Object transformation records

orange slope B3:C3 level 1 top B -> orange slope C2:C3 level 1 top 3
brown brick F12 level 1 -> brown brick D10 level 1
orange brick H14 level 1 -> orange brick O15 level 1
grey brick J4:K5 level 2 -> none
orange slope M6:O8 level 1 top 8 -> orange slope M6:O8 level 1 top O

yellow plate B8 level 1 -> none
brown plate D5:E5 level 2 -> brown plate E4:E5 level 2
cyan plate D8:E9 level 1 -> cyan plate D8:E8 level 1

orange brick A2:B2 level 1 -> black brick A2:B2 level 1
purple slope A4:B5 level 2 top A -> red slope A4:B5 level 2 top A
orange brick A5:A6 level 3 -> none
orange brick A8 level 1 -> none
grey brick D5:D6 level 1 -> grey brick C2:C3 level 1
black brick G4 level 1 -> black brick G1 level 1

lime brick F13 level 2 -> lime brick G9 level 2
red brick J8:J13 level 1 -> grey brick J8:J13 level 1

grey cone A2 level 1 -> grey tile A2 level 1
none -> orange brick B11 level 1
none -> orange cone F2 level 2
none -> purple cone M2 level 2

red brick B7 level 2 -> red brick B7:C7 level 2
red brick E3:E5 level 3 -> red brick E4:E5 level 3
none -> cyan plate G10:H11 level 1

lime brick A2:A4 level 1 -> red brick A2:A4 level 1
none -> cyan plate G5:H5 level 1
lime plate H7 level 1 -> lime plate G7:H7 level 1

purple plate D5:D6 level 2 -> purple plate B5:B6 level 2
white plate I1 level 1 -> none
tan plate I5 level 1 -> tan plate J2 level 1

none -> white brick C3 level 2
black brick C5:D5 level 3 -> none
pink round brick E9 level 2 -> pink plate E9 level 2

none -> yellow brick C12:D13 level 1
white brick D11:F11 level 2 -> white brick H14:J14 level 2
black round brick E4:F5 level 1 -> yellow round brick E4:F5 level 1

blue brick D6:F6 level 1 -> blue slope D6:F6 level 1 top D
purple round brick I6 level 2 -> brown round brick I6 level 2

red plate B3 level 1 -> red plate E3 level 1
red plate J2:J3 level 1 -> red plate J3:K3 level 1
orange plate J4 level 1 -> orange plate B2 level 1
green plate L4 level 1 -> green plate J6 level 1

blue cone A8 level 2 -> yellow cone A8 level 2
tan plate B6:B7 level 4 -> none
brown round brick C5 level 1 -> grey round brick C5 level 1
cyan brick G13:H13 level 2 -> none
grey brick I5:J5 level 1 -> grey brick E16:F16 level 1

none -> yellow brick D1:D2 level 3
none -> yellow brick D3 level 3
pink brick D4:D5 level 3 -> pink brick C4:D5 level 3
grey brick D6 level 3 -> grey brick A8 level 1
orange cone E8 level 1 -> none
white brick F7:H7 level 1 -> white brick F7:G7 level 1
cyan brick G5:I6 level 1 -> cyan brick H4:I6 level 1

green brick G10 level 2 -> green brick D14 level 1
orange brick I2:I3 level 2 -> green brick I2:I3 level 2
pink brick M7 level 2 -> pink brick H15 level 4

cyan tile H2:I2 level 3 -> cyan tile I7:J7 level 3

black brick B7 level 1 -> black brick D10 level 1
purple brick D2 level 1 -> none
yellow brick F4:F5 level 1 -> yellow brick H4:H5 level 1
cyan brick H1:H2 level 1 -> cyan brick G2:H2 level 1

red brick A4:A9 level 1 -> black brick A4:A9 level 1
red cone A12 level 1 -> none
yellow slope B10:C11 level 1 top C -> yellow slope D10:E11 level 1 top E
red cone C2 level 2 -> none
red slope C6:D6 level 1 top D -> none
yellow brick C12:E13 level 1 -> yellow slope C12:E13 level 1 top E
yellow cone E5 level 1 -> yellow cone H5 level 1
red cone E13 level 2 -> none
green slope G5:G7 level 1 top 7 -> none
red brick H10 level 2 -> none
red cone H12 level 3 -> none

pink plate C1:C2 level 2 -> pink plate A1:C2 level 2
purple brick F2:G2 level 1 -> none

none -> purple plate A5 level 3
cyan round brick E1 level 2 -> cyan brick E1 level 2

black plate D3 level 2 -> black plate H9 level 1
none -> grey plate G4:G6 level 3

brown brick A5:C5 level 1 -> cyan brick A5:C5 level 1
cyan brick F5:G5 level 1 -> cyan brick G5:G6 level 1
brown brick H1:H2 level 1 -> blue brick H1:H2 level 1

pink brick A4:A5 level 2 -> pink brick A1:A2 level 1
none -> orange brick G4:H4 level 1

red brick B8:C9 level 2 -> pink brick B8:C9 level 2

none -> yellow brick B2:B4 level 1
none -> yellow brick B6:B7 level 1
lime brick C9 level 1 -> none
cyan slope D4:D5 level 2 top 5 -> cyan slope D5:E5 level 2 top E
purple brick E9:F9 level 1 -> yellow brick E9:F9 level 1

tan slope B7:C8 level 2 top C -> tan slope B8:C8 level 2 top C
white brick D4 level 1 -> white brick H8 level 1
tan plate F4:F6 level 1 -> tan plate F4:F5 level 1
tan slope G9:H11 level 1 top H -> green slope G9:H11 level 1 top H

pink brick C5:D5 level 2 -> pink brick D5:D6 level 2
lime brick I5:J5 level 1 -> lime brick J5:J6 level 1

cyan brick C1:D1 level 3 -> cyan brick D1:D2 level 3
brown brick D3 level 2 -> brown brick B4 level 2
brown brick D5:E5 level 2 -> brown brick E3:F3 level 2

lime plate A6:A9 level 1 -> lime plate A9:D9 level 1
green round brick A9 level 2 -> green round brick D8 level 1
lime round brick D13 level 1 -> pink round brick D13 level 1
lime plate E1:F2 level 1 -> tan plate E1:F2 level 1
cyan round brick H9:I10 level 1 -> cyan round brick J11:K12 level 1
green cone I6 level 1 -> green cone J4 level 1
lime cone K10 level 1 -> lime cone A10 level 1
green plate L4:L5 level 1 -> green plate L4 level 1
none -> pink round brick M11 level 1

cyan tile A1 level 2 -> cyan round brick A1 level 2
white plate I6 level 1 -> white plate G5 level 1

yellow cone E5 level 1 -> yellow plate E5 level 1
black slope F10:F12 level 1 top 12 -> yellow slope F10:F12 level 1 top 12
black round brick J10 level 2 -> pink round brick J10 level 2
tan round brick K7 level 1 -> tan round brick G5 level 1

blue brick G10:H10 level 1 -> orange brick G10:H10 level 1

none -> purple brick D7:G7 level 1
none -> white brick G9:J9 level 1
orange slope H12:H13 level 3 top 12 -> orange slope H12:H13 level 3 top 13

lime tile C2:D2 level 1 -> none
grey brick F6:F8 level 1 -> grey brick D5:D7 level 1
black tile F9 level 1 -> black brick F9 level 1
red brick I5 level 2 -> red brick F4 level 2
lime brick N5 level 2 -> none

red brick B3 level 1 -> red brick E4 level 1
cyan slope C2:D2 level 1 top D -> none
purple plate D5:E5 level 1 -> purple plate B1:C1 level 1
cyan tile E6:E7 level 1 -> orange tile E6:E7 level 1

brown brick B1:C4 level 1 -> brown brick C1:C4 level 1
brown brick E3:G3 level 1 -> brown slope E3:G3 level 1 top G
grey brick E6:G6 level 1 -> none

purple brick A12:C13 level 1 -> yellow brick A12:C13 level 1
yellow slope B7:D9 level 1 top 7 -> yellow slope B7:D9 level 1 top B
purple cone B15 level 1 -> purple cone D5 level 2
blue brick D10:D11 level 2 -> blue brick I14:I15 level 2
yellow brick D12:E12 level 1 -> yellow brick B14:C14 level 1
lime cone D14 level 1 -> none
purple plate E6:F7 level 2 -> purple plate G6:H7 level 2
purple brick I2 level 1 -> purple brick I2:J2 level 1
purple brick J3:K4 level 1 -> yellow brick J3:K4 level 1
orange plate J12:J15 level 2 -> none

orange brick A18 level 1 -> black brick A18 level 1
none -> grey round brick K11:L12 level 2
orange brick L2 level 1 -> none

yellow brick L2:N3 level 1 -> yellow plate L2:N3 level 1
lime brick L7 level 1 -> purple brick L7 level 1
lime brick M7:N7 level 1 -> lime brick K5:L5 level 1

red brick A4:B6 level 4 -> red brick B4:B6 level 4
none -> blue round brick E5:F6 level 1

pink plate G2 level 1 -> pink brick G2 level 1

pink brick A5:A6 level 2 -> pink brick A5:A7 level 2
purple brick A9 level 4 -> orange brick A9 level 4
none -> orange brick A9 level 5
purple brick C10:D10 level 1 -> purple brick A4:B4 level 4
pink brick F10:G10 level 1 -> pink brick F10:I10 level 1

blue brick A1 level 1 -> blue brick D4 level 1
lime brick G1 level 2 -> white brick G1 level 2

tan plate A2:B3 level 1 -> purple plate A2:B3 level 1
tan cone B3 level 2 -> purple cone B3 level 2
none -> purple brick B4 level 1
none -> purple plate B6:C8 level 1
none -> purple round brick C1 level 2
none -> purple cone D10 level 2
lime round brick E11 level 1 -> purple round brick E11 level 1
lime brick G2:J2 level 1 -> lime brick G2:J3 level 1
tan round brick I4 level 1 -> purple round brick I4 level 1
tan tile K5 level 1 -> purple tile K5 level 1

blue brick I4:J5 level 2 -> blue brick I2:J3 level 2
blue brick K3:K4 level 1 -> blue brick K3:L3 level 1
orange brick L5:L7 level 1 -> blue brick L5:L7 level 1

YOUR INSTRUCTIONS: Scan the lines above for "yellow cone E5 level 1 -> yellow plate" and for "purple plate D5:E5". Repeat exactly the line holding each of them and every line in between.

SOLUTION FOR THIS TASK:
yellow cone E5 level 1 -> yellow plate E5 level 1
black slope F10:F12 level 1 top 12 -> yellow slope F10:F12 level 1 top 12
black round brick J10 level 2 -> pink round brick J10 level 2
tan round brick K7 level 1 -> tan round brick G5 level 1

blue brick G10:H10 level 1 -> orange brick G10:H10 level 1

none -> purple brick D7:G7 level 1
none -> white brick G9:J9 level 1
orange slope H12:H13 level 3 top 12 -> orange slope H12:H13 level 3 top 13

lime tile C2:D2 level 1 -> none
grey brick F6:F8 level 1 -> grey brick D5:D7 level 1
black tile F9 level 1 -> black brick F9 level 1
red brick I5 level 2 -> red brick F4 level 2
lime brick N5 level 2 -> none

red brick B3 level 1 -> red brick E4 level 1
cyan slope C2:D2 level 1 top D -> none
purple plate D5:E5 level 1 -> purple plate B1:C1 level 1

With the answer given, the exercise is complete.